* **Instructions to follow**: Only the lines from the line containing "brown cake: 3 -> 2" to the end of the records, both included, belong in the answer, copied exactly.

━━━━━ Extracted material

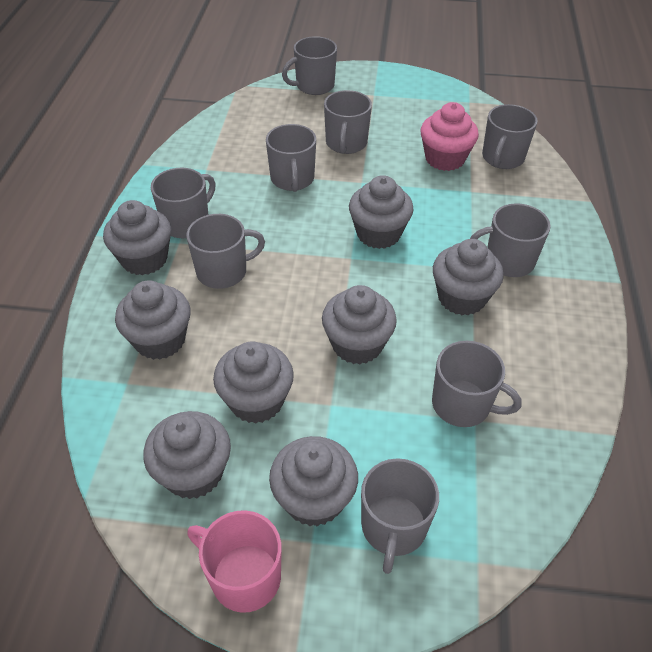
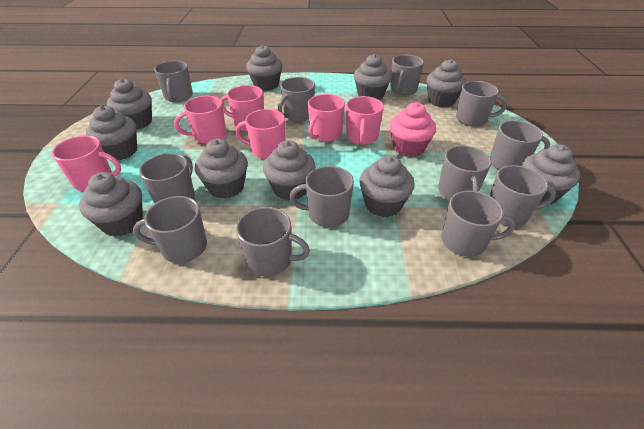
grey cupcake: 8 -> 10
grey mug: 9 -> 12
pink mug: 1 -> 6

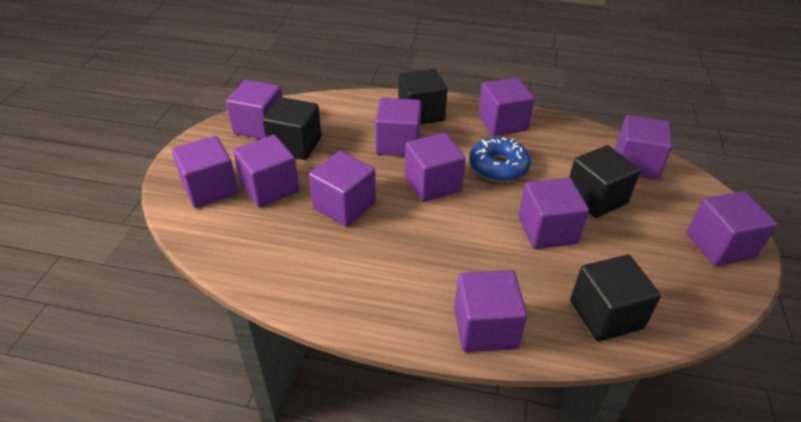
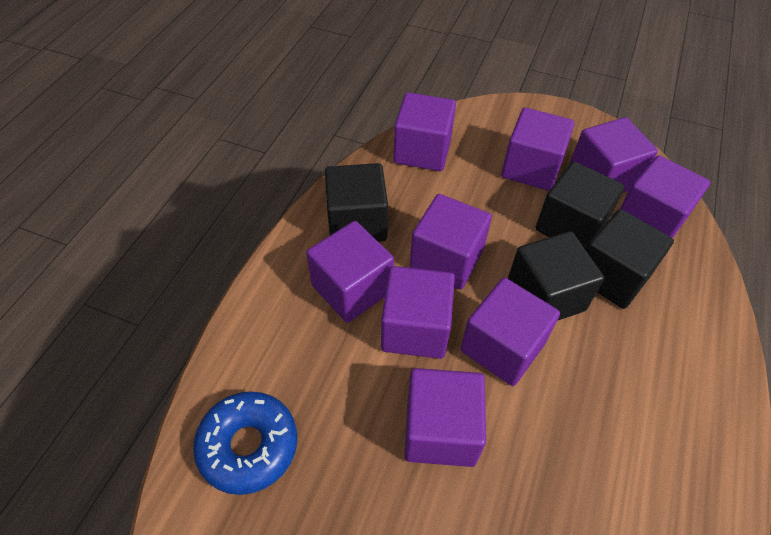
purple cube: 11 -> 9

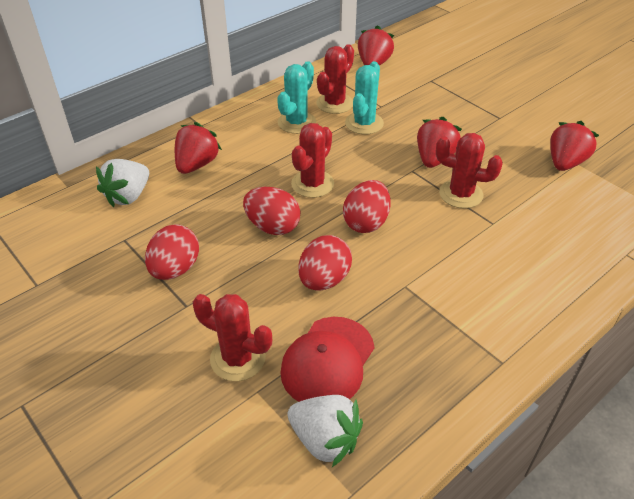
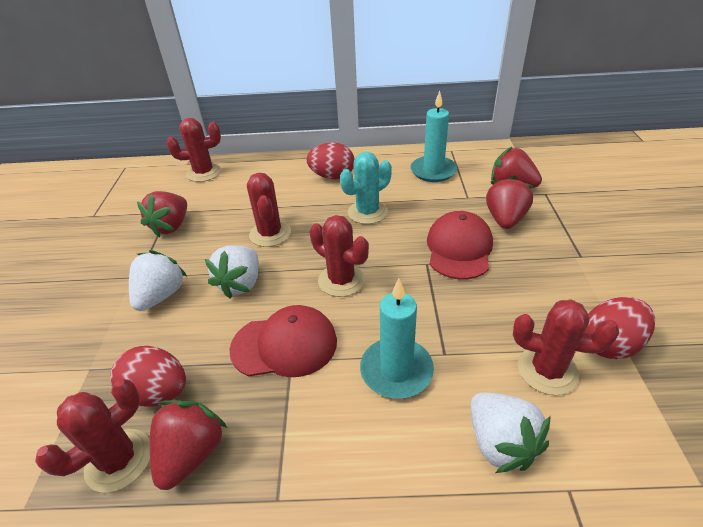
red cactus: 4 -> 5
red cap: 1 -> 2
red egg: 4 -> 3
turquoise cactus: 2 -> 1
turquoise candle: 0 -> 2
white strawberry: 2 -> 3

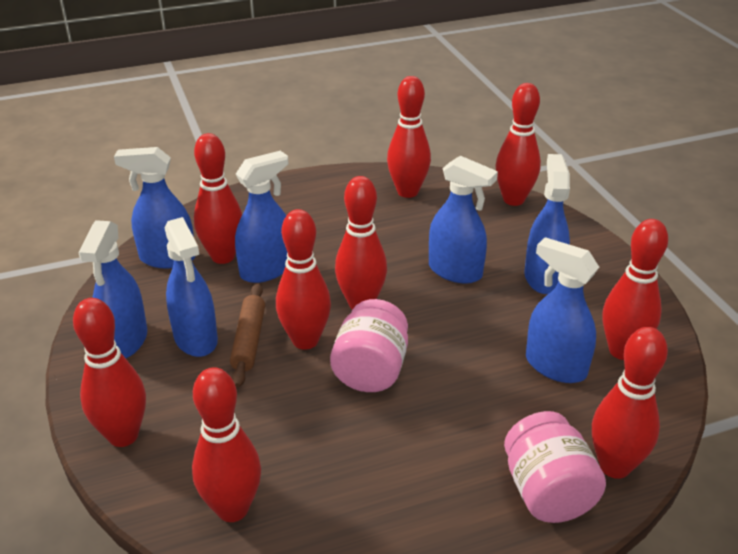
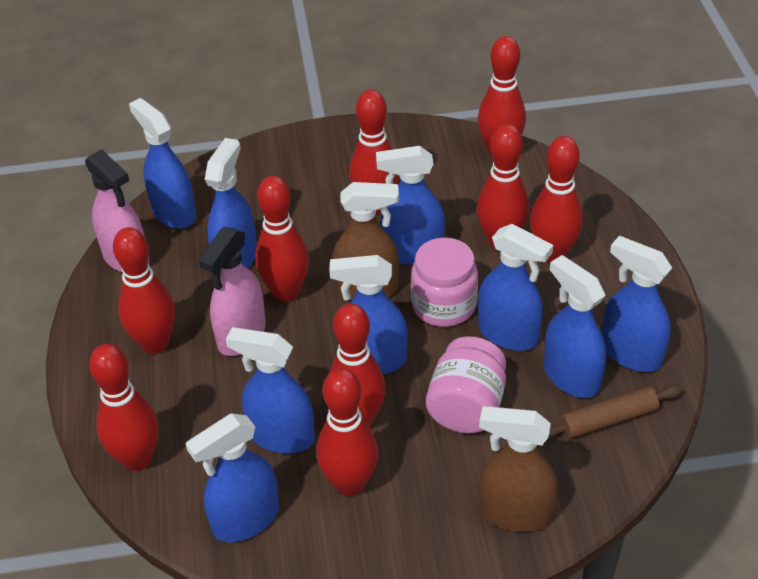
blue spray bottle: 7 -> 9
brown spray bottle: 0 -> 2
pink spray bottle: 0 -> 2

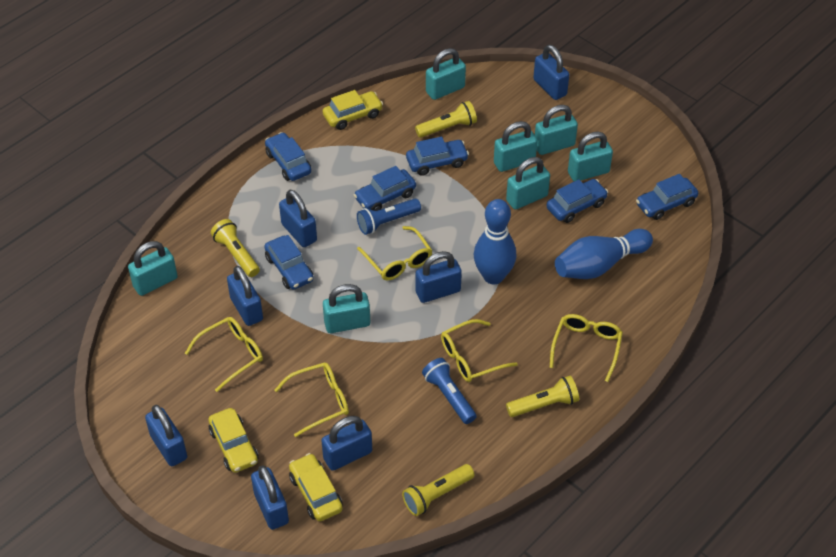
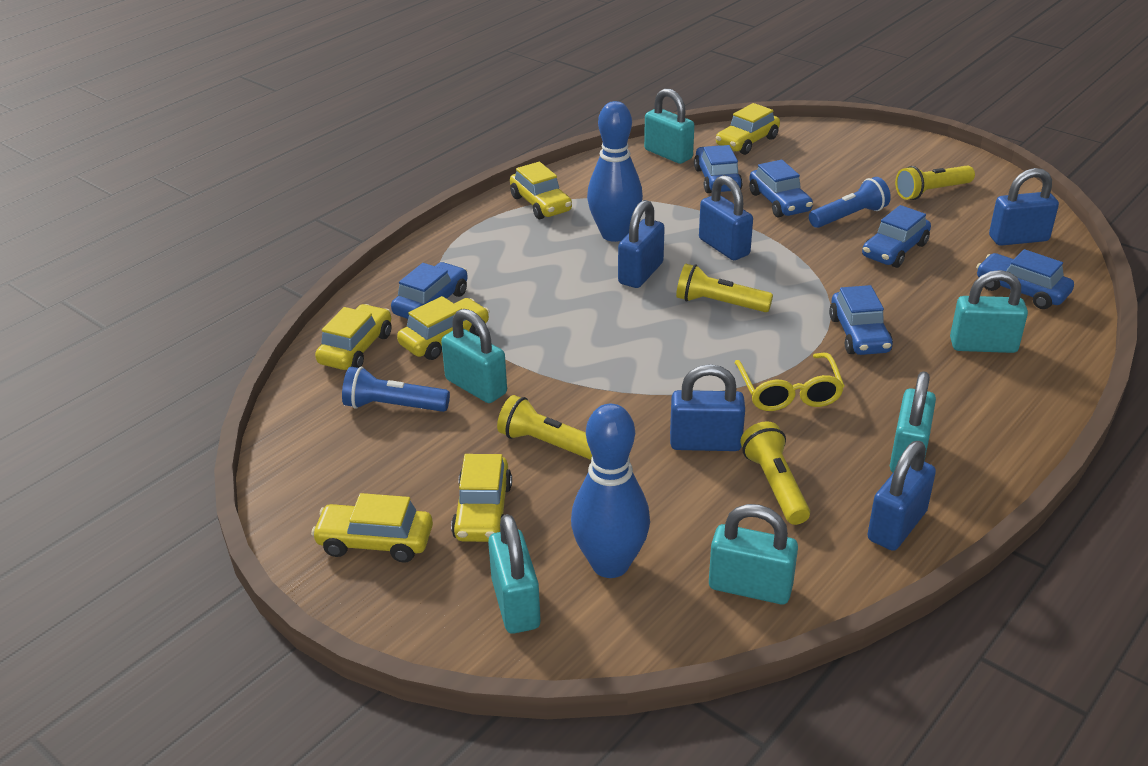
blue padlock: 7 -> 5
turquoise padlock: 7 -> 6
yellow car: 3 -> 6
yellow glasses: 5 -> 1

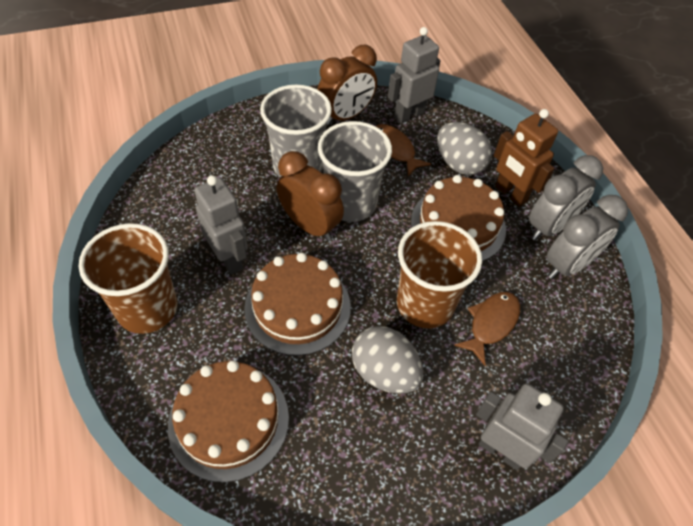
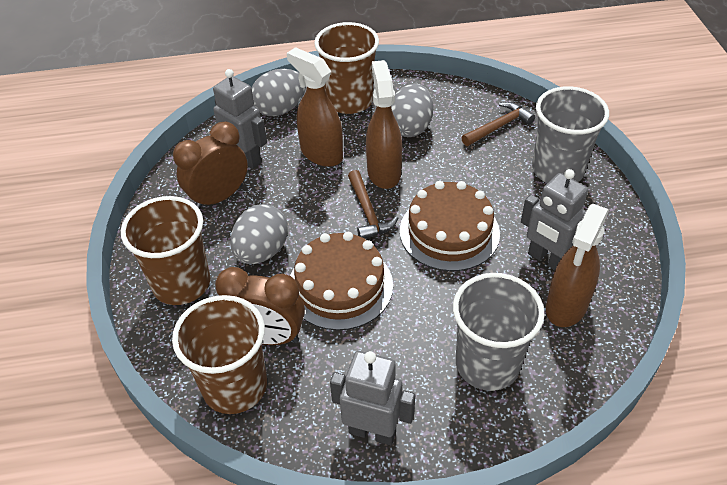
brown cake: 3 -> 2
brown cup: 2 -> 3
brown fish: 2 -> 0
brown hammer: 0 -> 2
brown robot: 1 -> 0
brown spray bottle: 0 -> 3
grey clock: 2 -> 0
grey egg: 2 -> 3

━━━━━━━━━━

* **Task result**:
brown cake: 3 -> 2
brown cup: 2 -> 3
brown fish: 2 -> 0
brown hammer: 0 -> 2
brown robot: 1 -> 0
brown spray bottle: 0 -> 3
grey clock: 2 -> 0
grey egg: 2 -> 3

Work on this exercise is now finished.